MATERIAL PROVIDED.

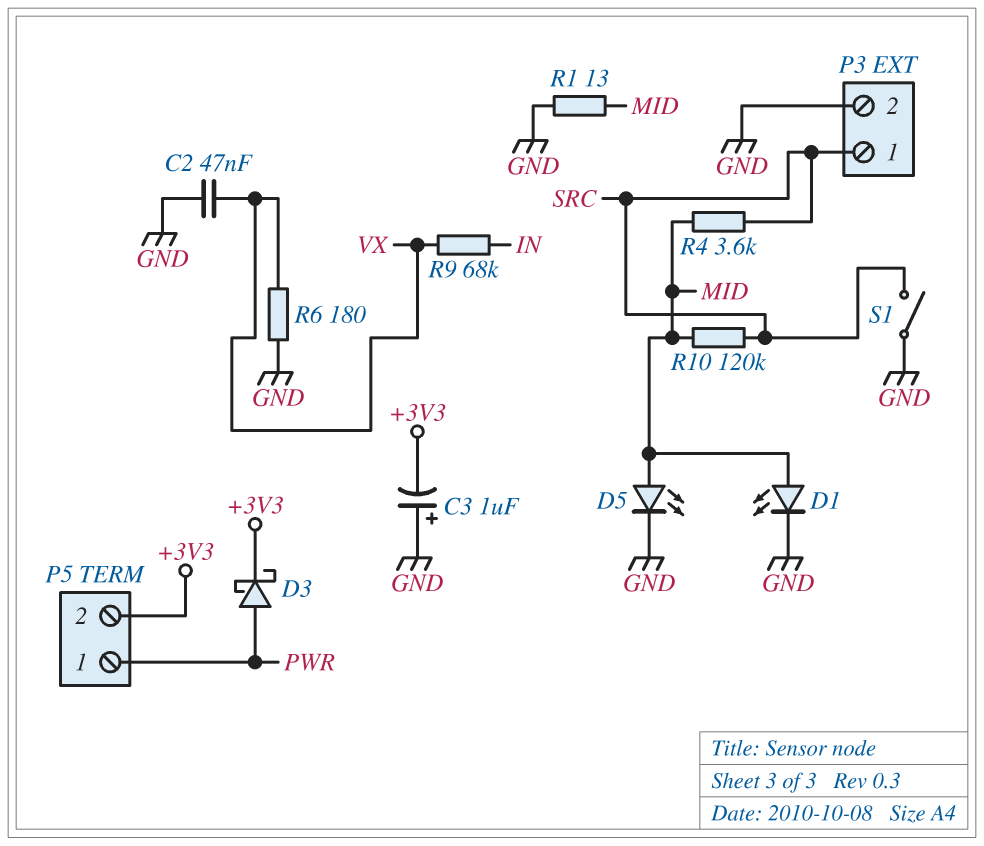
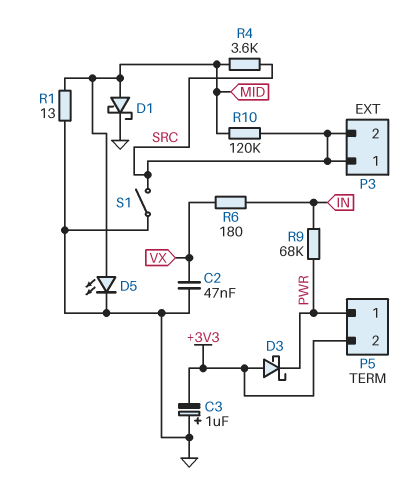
D1: LED (A MID, K GND) -> schottky (A MID, K GND)
D3: schottky (A PWR, K +3V3) -> schottky (A +3V3, K PWR)
P3 pin 2: GND -> SRC
R6: 180 (GND, VX) -> 180 (IN, VX)
R9: 68k (IN, VX) -> 68k (IN, PWR)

TASK REQUIREMENTS. Restate all entries exactly; pictures stay out.

ANSWER TO THIS EXERCISE.
D1: LED (A MID, K GND) -> schottky (A MID, K GND)
D3: schottky (A PWR, K +3V3) -> schottky (A +3V3, K PWR)
P3 pin 2: GND -> SRC
R6: 180 (GND, VX) -> 180 (IN, VX)
R9: 68k (IN, VX) -> 68k (IN, PWR)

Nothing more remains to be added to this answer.